**Work to complete:** Omit all pictures, then print the entries exactly.

Object change listings
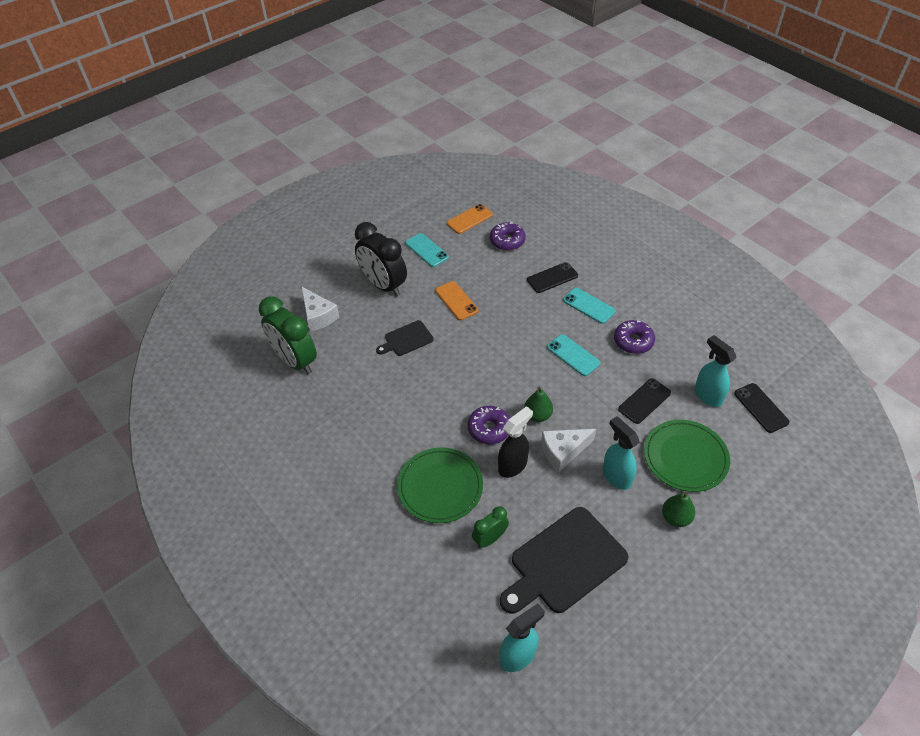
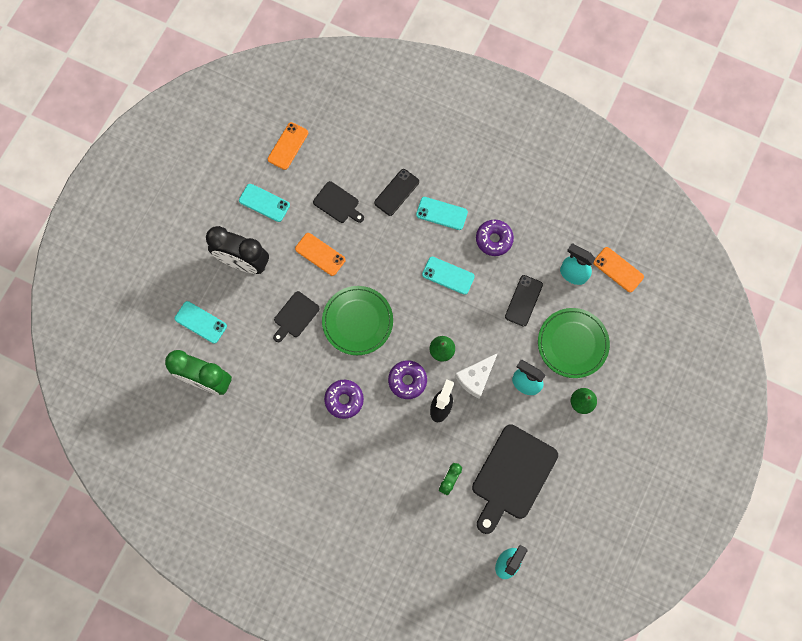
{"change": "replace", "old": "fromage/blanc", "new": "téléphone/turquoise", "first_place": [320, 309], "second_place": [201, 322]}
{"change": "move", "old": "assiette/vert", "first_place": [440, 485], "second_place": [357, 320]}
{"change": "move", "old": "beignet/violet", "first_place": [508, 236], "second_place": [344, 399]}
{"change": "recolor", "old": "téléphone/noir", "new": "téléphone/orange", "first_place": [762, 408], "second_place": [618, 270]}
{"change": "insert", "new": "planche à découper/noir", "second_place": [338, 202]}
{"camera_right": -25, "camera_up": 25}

**The answer:**
{"change": "replace", "old": "fromage/blanc", "new": "téléphone/turquoise", "first_place": [320, 309], "second_place": [201, 322]}
{"change": "move", "old": "assiette/vert", "first_place": [440, 485], "second_place": [357, 320]}
{"change": "move", "old": "beignet/violet", "first_place": [508, 236], "second_place": [344, 399]}
{"change": "recolor", "old": "téléphone/noir", "new": "téléphone/orange", "first_place": [762, 408], "second_place": [618, 270]}
{"change": "insert", "new": "planche à découper/noir", "second_place": [338, 202]}
{"camera_right": -25, "camera_up": 25}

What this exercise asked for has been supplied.